>>>

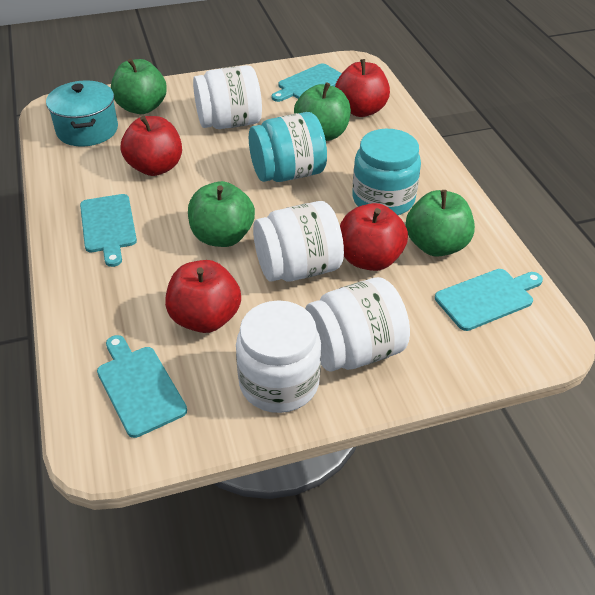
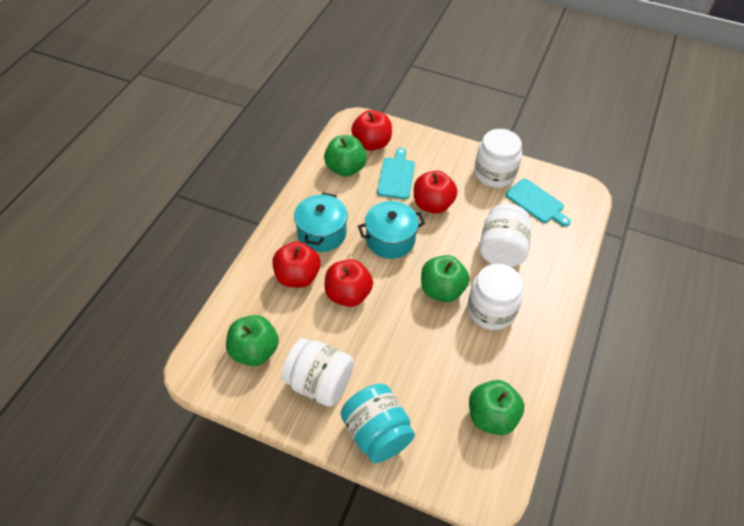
turquoise cutting board: 4 -> 2
turquoise jar: 2 -> 1
turquoise pot: 1 -> 2

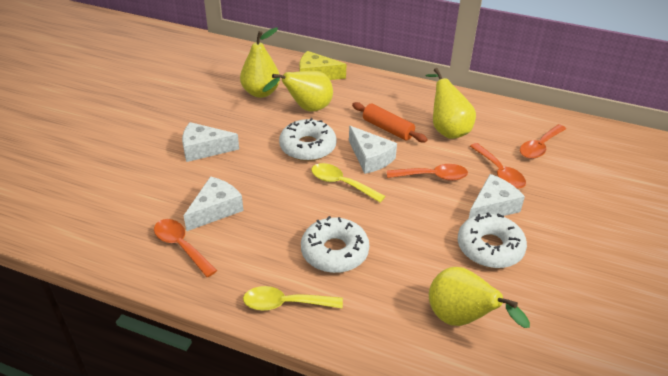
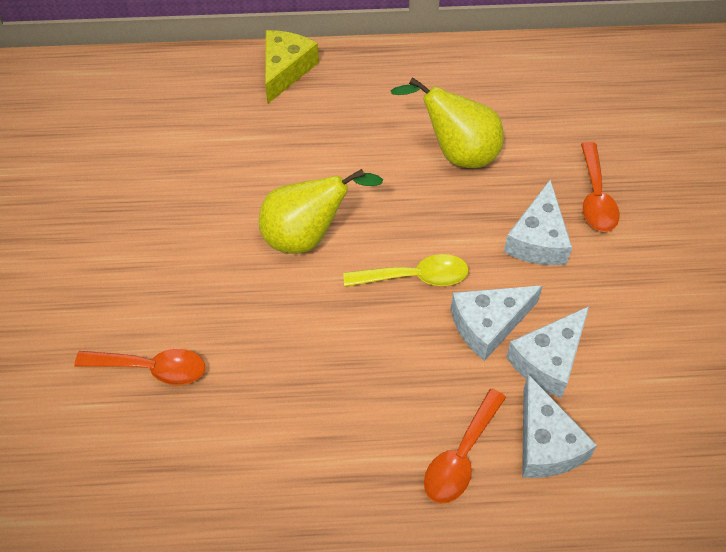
orange rolling pin: 1 -> 0
orange spoon: 4 -> 3
white donut: 3 -> 0
yellow pear: 4 -> 2
yellow spoon: 2 -> 1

<<<

» **WORK TASK**: Retype every entry word for word, but do not carry over the pictures.

» **SOLUTION**:
turquoise cutting board: 4 -> 2
turquoise jar: 2 -> 1
turquoise pot: 1 -> 2

orange rolling pin: 1 -> 0
orange spoon: 4 -> 3
white donut: 3 -> 0
yellow pear: 4 -> 2
yellow spoon: 2 -> 1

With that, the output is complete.